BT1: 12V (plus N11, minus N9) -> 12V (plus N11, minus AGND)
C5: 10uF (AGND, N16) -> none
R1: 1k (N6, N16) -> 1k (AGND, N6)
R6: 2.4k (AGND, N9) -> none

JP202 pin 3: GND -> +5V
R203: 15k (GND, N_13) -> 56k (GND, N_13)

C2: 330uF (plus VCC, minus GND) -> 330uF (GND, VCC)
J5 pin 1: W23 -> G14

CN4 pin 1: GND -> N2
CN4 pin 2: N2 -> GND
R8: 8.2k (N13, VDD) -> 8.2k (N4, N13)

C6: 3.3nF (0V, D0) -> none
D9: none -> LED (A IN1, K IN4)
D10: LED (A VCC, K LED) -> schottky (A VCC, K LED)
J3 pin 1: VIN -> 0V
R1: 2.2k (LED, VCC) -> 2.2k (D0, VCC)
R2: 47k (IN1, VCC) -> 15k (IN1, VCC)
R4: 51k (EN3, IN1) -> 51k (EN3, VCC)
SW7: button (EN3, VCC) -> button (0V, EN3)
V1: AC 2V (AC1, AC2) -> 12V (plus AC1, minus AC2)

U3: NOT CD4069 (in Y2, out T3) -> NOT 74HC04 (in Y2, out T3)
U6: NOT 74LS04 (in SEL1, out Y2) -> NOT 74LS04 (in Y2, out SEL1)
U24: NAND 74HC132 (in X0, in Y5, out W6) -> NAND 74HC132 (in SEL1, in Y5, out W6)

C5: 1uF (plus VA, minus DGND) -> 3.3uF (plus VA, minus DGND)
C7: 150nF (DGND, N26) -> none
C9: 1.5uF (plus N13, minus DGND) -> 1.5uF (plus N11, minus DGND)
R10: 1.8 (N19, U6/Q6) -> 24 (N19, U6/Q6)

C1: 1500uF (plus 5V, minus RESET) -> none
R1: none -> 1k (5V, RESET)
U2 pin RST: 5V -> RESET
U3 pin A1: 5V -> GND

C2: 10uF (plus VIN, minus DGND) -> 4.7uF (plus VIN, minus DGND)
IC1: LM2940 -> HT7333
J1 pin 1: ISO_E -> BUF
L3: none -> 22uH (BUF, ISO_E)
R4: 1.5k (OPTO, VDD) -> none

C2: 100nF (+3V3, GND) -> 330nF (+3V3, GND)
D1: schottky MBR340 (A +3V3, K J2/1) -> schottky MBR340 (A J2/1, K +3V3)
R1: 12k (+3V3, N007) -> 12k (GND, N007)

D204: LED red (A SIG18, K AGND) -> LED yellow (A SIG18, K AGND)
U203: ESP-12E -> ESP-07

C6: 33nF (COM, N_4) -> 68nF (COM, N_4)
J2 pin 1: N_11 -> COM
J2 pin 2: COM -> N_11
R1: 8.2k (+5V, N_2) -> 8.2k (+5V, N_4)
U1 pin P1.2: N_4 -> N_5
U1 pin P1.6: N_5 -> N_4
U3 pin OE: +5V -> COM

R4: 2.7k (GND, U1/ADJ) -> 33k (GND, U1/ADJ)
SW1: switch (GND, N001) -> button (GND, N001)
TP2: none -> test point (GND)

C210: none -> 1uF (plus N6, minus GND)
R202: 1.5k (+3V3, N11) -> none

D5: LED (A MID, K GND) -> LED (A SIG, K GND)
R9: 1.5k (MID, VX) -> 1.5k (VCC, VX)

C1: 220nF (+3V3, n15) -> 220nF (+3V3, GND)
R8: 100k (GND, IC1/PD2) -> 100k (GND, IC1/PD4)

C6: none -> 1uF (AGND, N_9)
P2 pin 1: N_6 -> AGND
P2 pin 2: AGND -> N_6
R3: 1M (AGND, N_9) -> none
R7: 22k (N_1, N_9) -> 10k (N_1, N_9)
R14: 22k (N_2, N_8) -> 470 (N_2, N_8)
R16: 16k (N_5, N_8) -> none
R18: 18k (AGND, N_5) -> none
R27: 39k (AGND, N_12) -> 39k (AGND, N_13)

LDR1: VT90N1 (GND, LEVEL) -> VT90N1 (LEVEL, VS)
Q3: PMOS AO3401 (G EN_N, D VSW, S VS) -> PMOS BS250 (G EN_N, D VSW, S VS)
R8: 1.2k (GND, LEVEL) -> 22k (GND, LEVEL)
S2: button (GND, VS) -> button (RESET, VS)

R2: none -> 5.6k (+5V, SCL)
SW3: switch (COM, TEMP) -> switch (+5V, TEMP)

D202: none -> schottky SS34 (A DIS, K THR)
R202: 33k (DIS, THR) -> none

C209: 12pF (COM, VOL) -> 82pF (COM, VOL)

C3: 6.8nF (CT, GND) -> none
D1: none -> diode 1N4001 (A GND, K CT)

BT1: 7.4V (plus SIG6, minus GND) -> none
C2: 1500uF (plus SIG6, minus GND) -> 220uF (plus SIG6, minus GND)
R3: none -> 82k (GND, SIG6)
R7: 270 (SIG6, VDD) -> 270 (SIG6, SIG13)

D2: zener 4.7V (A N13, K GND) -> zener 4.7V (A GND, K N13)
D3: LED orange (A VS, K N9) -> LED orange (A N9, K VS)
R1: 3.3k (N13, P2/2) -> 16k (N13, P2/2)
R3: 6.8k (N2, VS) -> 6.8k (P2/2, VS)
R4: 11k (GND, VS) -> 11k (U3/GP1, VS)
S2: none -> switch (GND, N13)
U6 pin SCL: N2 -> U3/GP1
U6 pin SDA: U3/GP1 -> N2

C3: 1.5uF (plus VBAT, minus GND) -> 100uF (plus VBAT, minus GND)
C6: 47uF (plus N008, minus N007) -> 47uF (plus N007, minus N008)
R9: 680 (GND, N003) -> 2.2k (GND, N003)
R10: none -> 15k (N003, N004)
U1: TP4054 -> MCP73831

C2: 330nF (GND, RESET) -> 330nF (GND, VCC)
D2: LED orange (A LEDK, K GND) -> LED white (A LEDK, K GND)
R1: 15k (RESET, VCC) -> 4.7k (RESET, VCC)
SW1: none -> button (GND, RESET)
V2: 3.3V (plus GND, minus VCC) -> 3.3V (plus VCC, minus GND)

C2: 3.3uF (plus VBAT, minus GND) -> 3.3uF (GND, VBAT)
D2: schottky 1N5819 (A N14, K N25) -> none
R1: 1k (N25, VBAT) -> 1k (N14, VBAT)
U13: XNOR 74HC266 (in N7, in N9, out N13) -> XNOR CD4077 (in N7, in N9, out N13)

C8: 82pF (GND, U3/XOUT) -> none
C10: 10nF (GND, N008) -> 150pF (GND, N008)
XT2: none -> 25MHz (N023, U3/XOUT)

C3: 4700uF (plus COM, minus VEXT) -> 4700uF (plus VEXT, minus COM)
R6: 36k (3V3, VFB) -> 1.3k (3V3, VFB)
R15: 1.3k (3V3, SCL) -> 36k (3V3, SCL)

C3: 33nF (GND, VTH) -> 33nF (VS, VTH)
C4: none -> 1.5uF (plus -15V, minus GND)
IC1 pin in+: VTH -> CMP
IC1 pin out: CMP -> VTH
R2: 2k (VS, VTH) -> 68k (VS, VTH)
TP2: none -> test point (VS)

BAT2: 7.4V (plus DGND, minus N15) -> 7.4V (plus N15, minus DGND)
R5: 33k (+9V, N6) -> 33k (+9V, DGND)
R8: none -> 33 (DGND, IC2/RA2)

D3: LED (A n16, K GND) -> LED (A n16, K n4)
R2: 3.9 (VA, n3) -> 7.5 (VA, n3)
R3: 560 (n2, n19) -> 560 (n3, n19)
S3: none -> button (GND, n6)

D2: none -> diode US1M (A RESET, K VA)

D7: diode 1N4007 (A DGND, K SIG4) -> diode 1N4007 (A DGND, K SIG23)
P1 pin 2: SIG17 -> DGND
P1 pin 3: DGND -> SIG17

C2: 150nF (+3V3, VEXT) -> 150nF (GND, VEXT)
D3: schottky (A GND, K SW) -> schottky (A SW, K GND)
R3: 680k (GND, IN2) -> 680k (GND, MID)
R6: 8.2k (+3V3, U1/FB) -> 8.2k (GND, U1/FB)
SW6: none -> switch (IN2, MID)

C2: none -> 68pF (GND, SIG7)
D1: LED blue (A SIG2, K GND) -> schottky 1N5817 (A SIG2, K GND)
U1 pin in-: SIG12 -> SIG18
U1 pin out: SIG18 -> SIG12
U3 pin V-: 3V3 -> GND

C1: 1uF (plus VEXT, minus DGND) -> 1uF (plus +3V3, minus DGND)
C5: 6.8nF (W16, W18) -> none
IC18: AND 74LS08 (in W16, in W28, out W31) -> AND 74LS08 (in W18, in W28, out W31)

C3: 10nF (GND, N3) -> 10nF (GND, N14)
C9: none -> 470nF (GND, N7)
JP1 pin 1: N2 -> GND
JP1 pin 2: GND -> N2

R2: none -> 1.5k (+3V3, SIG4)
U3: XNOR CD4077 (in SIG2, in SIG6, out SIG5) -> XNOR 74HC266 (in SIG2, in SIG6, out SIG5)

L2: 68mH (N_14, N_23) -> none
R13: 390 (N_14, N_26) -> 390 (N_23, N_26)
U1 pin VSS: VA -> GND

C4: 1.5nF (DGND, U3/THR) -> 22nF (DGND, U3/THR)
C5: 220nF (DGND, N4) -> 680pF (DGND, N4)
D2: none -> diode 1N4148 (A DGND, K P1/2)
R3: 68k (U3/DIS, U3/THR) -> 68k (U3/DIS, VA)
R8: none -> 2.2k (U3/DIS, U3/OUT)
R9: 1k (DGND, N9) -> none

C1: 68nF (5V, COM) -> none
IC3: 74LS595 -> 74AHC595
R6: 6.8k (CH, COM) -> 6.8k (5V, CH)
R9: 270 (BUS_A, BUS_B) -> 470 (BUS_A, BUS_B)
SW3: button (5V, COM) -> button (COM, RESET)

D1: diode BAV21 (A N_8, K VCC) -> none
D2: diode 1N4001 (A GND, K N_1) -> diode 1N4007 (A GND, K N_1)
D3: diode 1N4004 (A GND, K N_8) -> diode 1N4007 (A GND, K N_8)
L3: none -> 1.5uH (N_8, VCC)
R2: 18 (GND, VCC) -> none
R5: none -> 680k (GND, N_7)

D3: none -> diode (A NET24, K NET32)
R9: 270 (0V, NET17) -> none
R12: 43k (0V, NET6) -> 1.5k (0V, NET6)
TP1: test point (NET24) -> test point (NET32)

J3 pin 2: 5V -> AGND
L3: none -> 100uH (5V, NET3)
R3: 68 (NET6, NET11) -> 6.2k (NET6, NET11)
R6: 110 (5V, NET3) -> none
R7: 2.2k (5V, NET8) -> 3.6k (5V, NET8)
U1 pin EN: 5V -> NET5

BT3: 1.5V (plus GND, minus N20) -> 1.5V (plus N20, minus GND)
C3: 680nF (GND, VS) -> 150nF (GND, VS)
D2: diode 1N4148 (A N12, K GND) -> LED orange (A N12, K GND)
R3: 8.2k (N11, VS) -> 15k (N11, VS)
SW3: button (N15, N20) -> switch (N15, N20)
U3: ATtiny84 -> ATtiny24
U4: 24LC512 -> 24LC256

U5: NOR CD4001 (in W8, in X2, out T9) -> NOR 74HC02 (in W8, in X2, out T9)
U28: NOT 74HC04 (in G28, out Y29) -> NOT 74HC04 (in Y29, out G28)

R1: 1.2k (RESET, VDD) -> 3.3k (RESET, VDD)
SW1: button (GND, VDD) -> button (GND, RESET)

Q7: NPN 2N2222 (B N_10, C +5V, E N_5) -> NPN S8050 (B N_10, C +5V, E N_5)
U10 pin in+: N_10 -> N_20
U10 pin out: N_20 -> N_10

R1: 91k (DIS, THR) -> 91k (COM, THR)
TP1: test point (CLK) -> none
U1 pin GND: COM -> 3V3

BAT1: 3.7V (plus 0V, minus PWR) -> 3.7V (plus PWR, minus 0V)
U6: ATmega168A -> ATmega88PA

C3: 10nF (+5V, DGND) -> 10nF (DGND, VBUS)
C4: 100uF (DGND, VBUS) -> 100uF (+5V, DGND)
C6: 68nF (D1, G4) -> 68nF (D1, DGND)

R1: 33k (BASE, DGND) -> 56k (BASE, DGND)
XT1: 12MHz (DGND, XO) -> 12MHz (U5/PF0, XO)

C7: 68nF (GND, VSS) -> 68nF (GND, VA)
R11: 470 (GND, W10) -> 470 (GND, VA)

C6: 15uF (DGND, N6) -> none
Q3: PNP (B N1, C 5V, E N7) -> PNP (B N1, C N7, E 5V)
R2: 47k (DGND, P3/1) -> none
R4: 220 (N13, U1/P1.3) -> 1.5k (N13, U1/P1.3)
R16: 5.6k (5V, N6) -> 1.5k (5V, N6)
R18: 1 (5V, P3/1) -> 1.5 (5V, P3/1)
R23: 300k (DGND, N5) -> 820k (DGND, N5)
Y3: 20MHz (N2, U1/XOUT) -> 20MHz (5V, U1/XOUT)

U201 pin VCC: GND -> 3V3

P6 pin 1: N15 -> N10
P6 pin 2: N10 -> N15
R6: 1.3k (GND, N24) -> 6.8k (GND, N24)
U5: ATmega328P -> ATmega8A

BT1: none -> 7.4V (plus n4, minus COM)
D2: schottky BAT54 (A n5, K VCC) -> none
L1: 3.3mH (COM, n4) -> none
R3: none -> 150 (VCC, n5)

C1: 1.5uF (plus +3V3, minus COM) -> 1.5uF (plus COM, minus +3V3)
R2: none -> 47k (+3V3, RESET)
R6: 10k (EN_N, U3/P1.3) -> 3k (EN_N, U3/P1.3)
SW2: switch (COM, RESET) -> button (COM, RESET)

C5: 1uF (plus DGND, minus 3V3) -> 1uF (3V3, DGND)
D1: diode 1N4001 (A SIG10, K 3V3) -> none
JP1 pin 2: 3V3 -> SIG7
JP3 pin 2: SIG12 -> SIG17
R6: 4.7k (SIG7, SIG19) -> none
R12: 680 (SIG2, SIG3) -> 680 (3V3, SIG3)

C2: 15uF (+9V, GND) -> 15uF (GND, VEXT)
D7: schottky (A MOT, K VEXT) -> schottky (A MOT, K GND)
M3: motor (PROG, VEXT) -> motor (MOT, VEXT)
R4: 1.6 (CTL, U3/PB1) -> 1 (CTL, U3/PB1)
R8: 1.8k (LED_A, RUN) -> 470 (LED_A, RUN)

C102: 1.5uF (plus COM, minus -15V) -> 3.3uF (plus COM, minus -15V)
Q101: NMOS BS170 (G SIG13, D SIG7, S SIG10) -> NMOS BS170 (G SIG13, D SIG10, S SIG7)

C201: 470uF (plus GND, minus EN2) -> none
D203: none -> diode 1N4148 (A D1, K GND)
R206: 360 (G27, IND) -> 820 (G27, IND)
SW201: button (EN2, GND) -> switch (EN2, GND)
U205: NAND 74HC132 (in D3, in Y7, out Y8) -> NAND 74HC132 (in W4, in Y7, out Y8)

Problem to work on: Take the records above and return, word for word, only the lines that fall from the line with "C1: 220nF (+3V3, n15) -> 220nF (+3V3, GND)" to the line with "R14: 22k (N_2, N_8) -> 470 (N_2, N_8)", both of them included.

Solution to this task:
C1: 220nF (+3V3, n15) -> 220nF (+3V3, GND)
R8: 100k (GND, IC1/PD2) -> 100k (GND, IC1/PD4)

C6: none -> 1uF (AGND, N_9)
P2 pin 1: N_6 -> AGND
P2 pin 2: AGND -> N_6
R3: 1M (AGND, N_9) -> none
R7: 22k (N_1, N_9) -> 10k (N_1, N_9)
R14: 22k (N_2, N_8) -> 470 (N_2, N_8)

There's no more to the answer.